■ Exercise description
The material below holds pictures, which are to be left out; copy exactly the lines from the one with "yellow cactus: 11 -> 13" through the one with "green teddy bear: 1 -> 3".

■ Data records

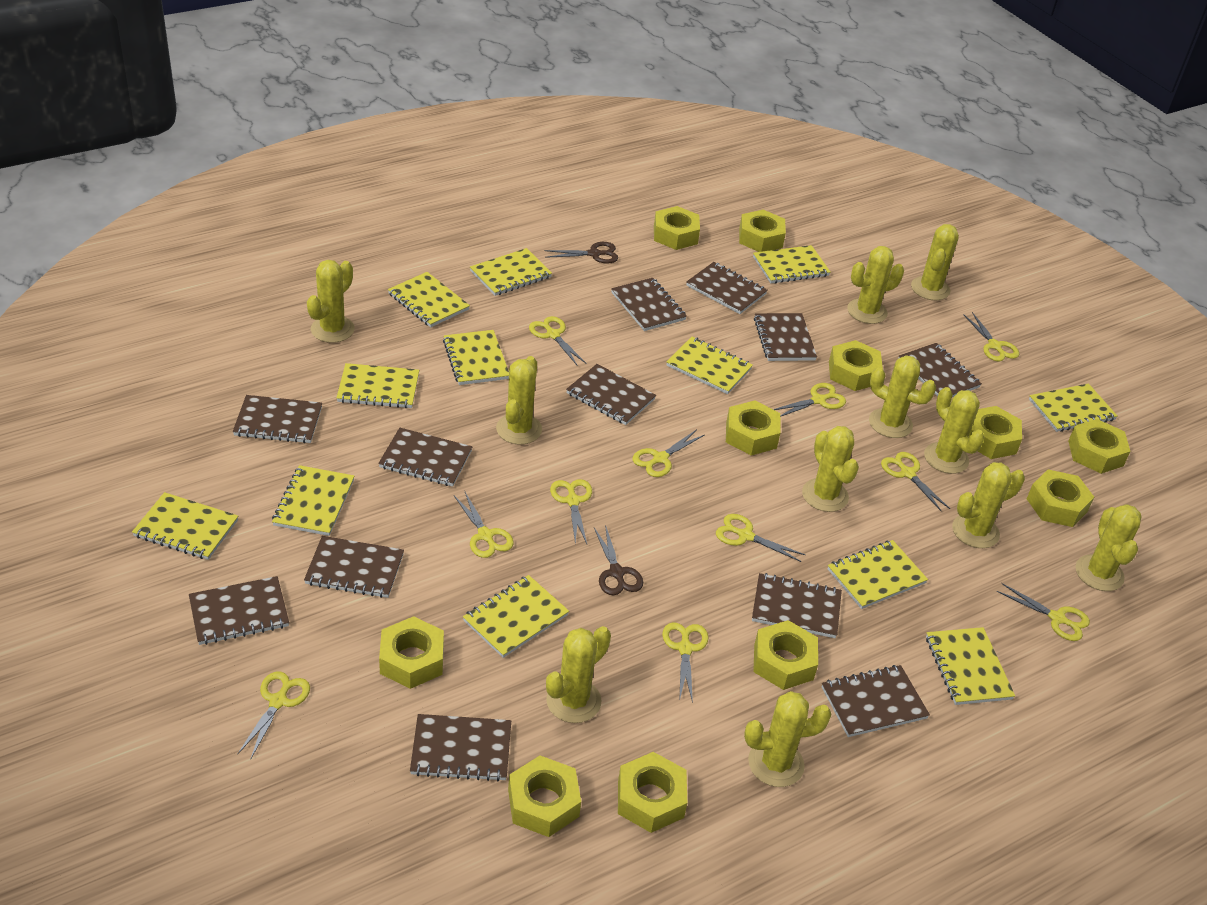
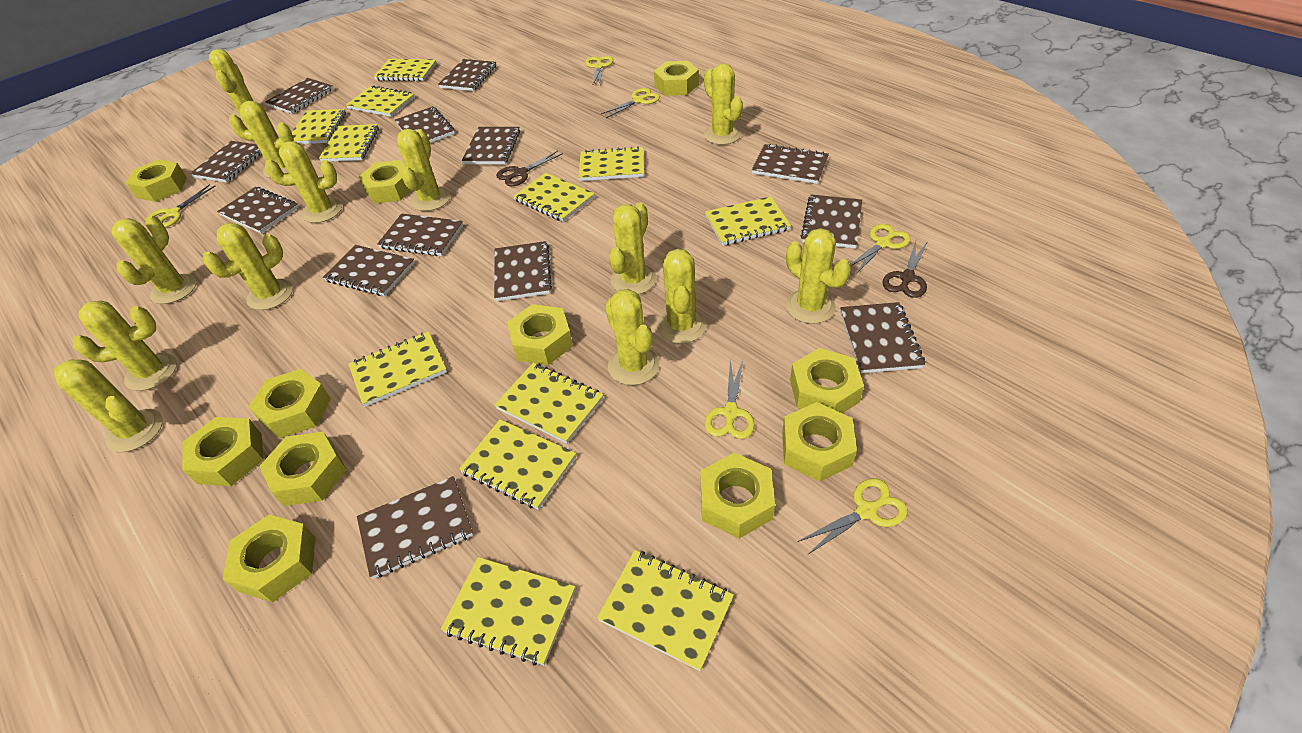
brown notebook: 12 -> 13
yellow cactus: 11 -> 13
yellow scissors: 11 -> 6

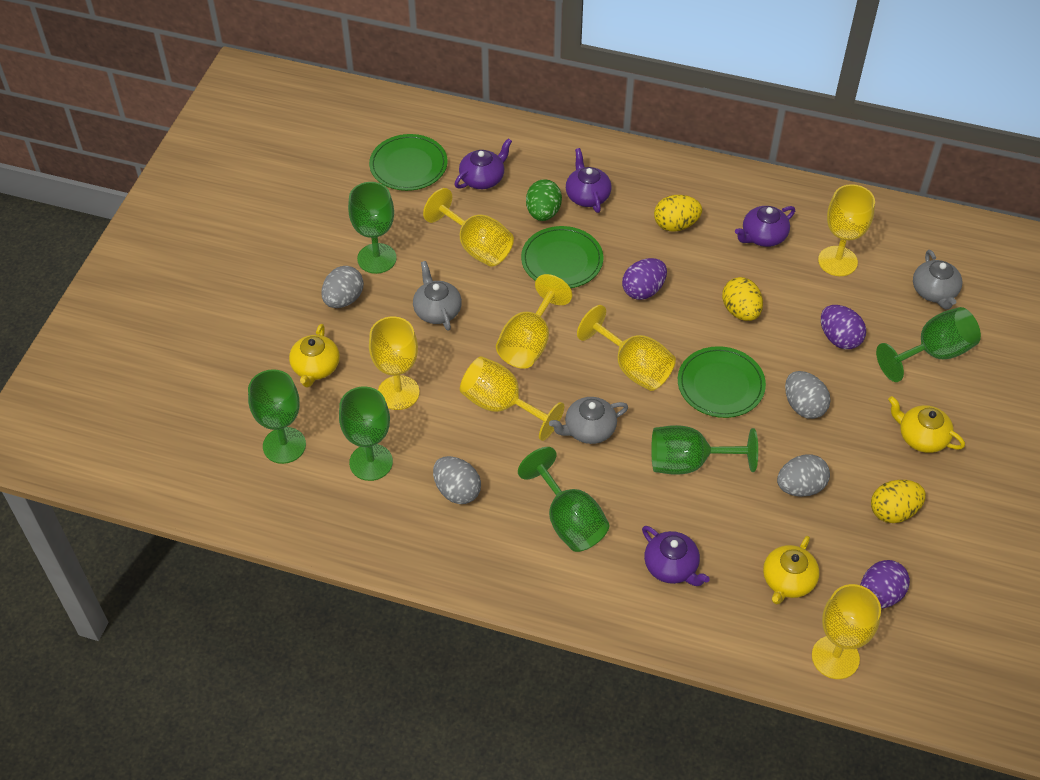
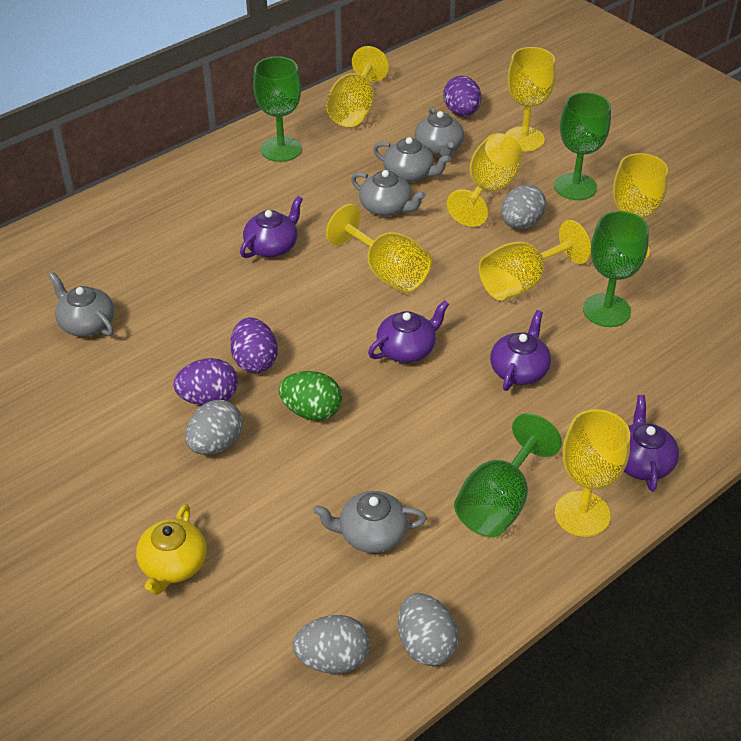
green goblet: 6 -> 4
green plate: 3 -> 0
grey teapot: 3 -> 5
yellow egg: 3 -> 0
yellow teapot: 3 -> 1

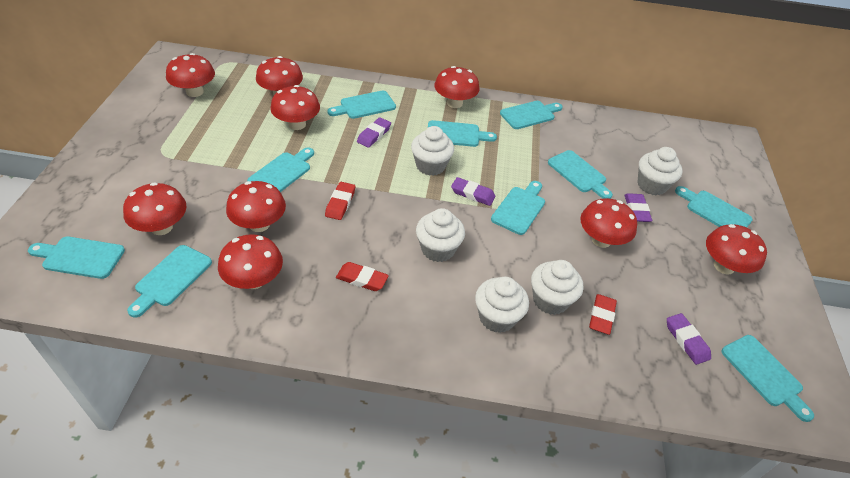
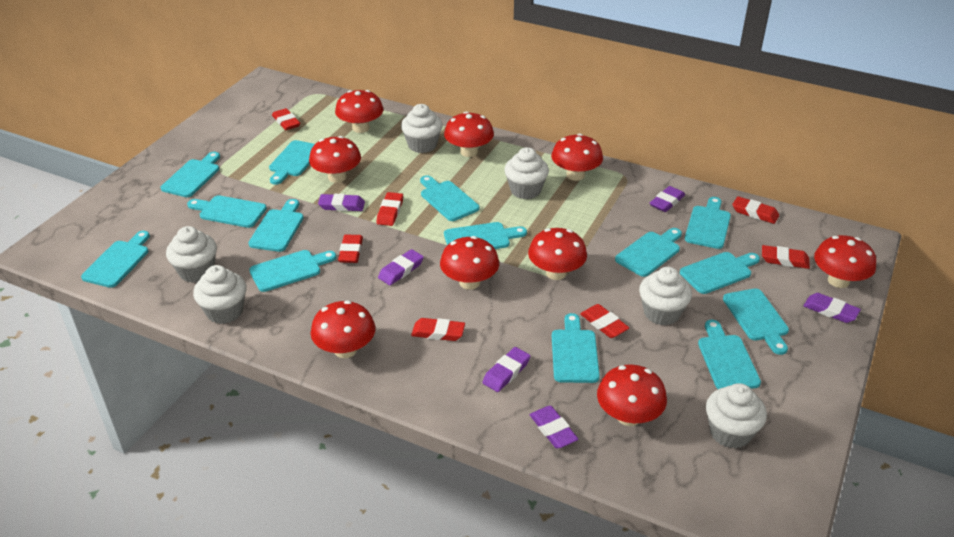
purple eraser: 4 -> 6
red eraser: 3 -> 7
turquoise cutting board: 10 -> 14
white cupcake: 5 -> 6

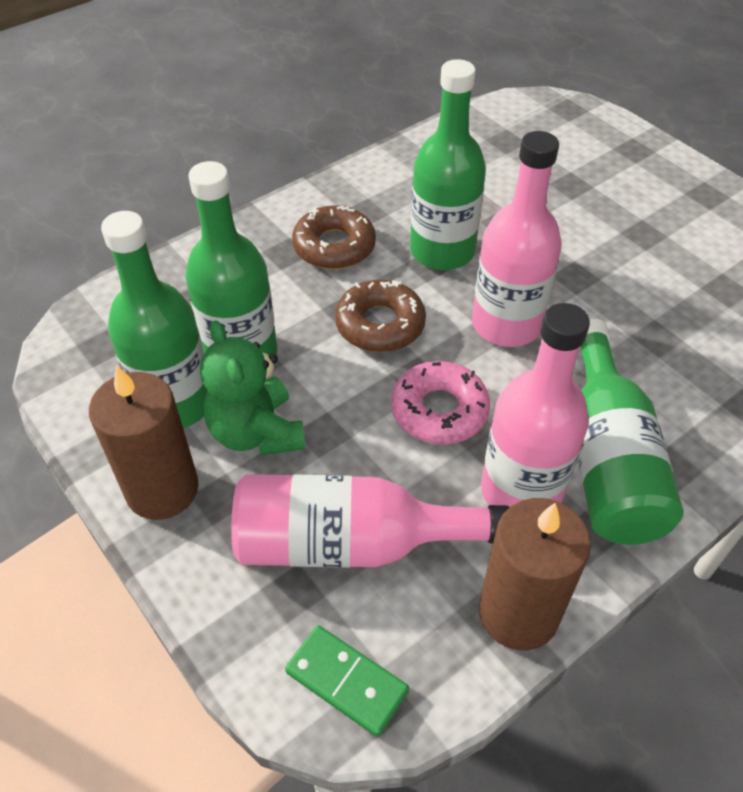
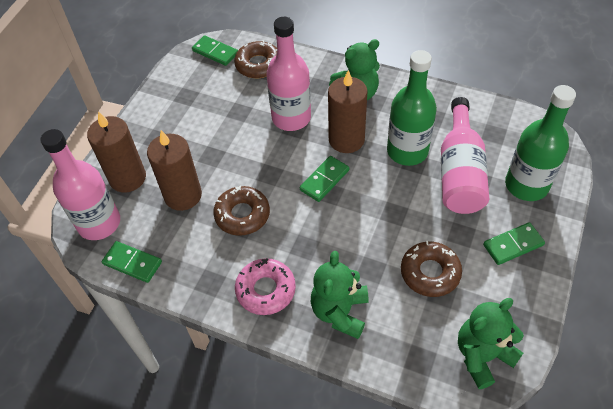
brown candle: 2 -> 3
brown donut: 2 -> 3
green bottle: 4 -> 2
green domino: 1 -> 4
green teddy bear: 1 -> 3

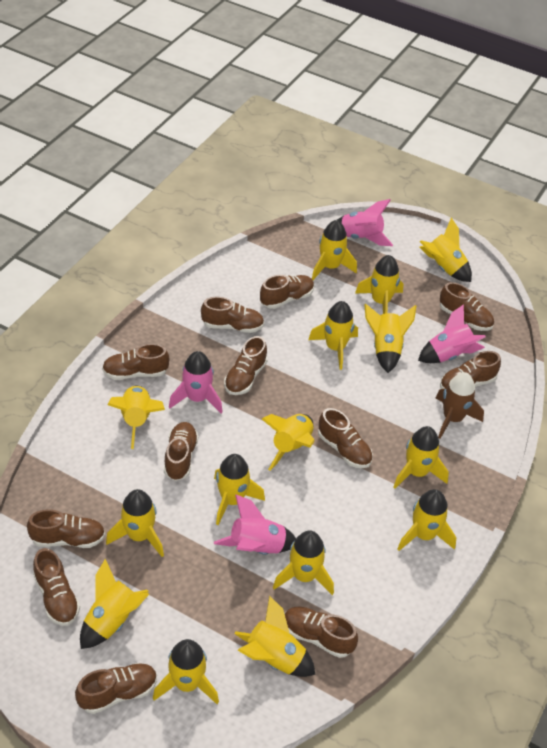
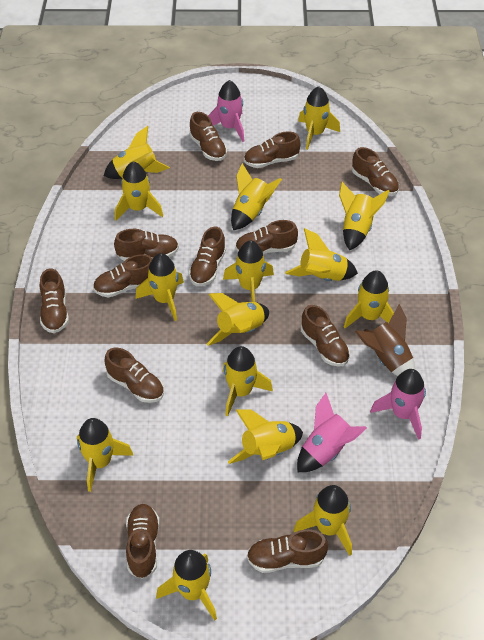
pink rocket: 4 -> 3

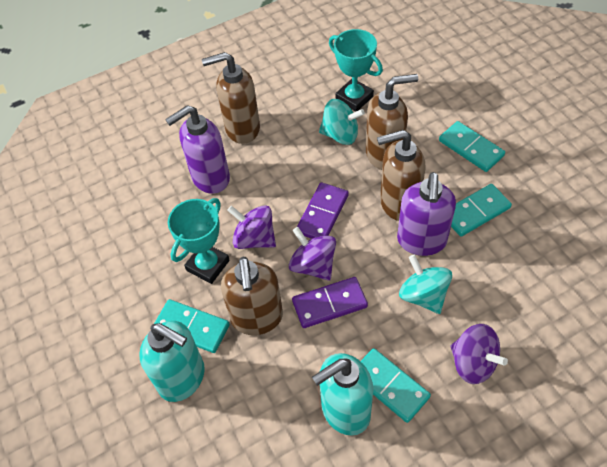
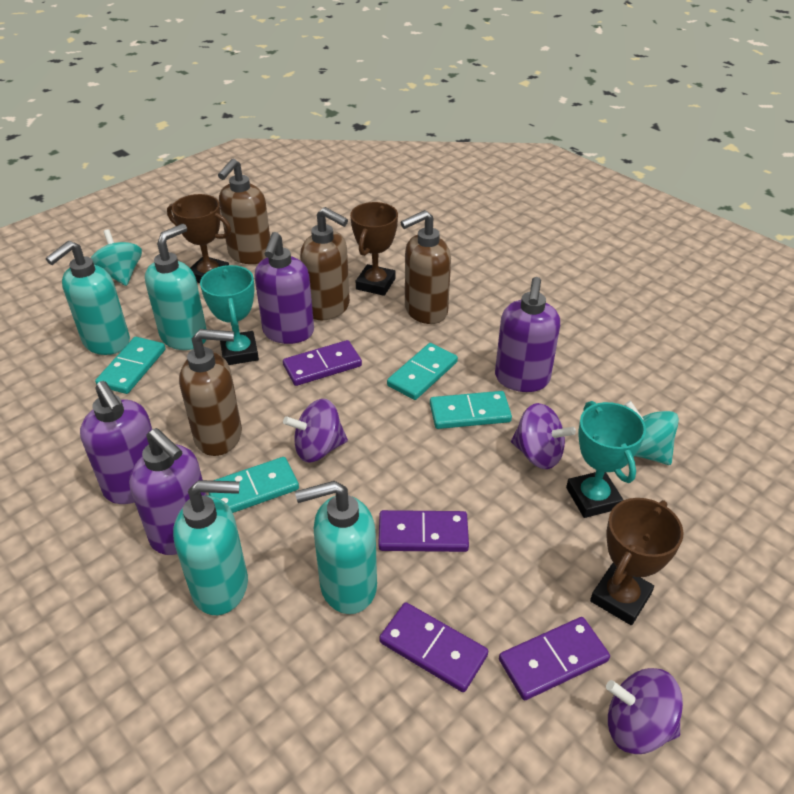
brown trophy: 0 -> 3
purple domino: 2 -> 4
purple soap dispenser: 2 -> 4
turquoise soap dispenser: 2 -> 4

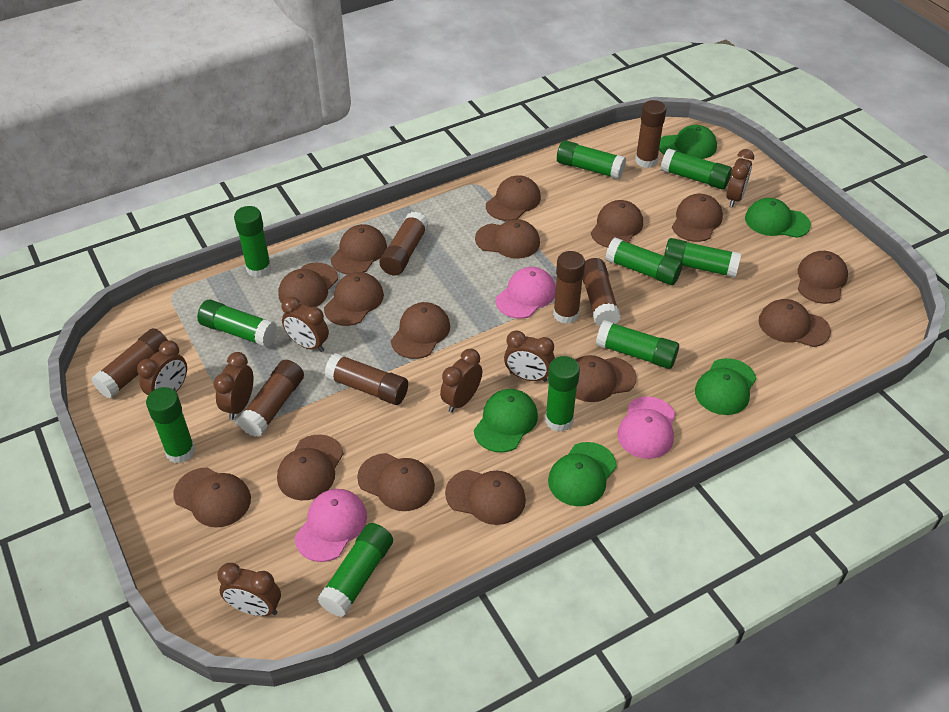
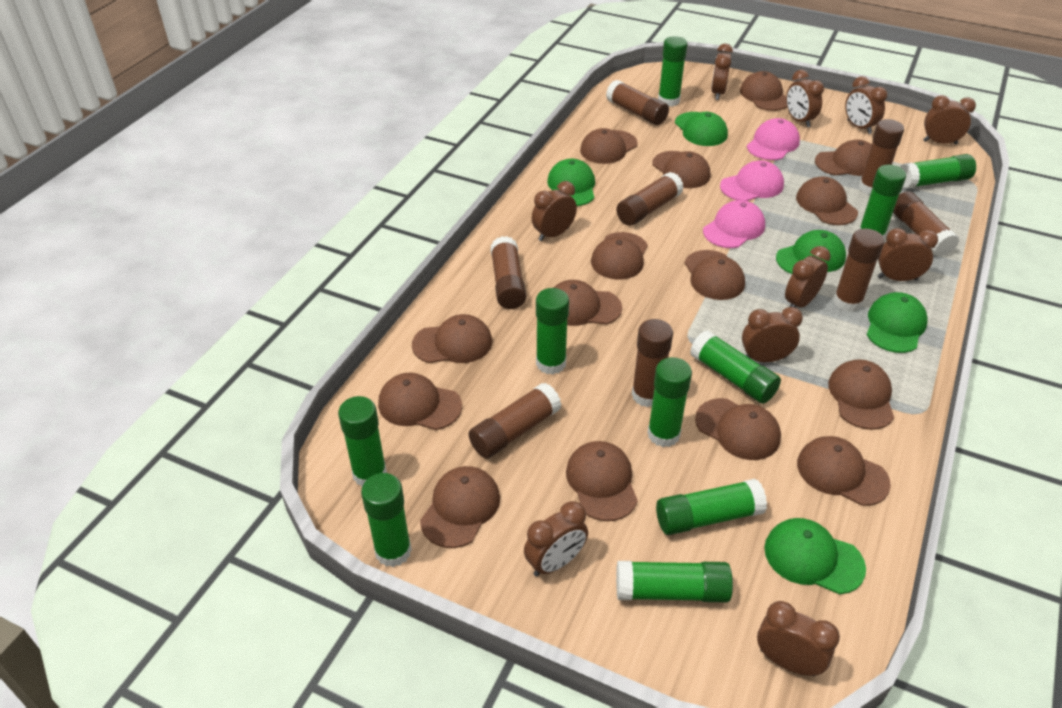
brown clock: 7 -> 10
brown glue stick: 7 -> 8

■ Exercise answer
yellow cactus: 11 -> 13
yellow scissors: 11 -> 6

green goblet: 6 -> 4
green plate: 3 -> 0
grey teapot: 3 -> 5
yellow egg: 3 -> 0
yellow teapot: 3 -> 1

purple eraser: 4 -> 6
red eraser: 3 -> 7
turquoise cutting board: 10 -> 14
white cupcake: 5 -> 6

brown candle: 2 -> 3
brown donut: 2 -> 3
green bottle: 4 -> 2
green domino: 1 -> 4
green teddy bear: 1 -> 3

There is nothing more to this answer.